◆ What to produce: Set down exactly, from the records below, the line with "(286, 244) = (315, 422): black" through the line with "(486, 84) = (366, 125): orange", and nothing else.

Records excerpted from a collection:
● ● ● ●
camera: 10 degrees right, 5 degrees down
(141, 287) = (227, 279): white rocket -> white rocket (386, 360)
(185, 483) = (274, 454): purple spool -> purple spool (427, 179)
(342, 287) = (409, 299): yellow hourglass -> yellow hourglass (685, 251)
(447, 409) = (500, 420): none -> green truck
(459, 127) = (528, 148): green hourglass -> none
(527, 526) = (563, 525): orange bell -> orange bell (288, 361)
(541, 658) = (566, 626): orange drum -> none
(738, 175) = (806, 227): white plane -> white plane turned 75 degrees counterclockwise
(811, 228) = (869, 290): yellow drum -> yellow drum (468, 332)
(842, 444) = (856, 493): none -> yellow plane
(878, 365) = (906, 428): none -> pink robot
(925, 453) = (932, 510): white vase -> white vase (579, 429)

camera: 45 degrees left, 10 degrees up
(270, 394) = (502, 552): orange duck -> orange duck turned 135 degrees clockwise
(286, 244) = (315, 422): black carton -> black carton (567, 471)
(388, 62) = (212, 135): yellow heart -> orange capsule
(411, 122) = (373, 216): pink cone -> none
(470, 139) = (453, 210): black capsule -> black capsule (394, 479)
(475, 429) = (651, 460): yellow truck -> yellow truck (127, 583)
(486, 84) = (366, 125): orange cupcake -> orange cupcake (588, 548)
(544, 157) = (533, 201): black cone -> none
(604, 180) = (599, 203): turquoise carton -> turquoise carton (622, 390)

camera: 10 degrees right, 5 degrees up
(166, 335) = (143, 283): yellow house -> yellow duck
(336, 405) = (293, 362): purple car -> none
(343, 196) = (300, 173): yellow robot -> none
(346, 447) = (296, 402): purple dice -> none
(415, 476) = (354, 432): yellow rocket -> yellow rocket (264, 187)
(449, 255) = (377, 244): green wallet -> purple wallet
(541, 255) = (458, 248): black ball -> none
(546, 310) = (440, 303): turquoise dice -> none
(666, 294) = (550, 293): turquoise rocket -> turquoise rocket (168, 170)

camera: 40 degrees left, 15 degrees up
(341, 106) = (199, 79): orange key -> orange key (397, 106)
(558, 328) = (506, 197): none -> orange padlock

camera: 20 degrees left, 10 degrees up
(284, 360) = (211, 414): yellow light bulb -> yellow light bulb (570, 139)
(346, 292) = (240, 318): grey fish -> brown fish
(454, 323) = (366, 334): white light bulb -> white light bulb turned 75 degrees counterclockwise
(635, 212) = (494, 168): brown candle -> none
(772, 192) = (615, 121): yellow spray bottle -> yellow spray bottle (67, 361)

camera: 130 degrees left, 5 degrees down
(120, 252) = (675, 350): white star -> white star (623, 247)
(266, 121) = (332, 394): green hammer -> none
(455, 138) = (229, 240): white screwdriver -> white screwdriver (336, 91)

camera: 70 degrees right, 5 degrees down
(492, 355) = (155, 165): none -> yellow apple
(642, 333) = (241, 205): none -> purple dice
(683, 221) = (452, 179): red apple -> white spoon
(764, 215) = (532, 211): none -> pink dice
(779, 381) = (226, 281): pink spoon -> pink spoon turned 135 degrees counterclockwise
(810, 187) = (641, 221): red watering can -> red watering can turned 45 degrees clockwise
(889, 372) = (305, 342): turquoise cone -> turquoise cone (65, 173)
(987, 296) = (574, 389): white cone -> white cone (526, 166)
● ● ● ●
◆ Written solution:
(286, 244) = (315, 422): black carton -> black carton (567, 471)
(388, 62) = (212, 135): yellow heart -> orange capsule
(411, 122) = (373, 216): pink cone -> none
(470, 139) = (453, 210): black capsule -> black capsule (394, 479)
(475, 429) = (651, 460): yellow truck -> yellow truck (127, 583)
(486, 84) = (366, 125): orange cupcake -> orange cupcake (588, 548)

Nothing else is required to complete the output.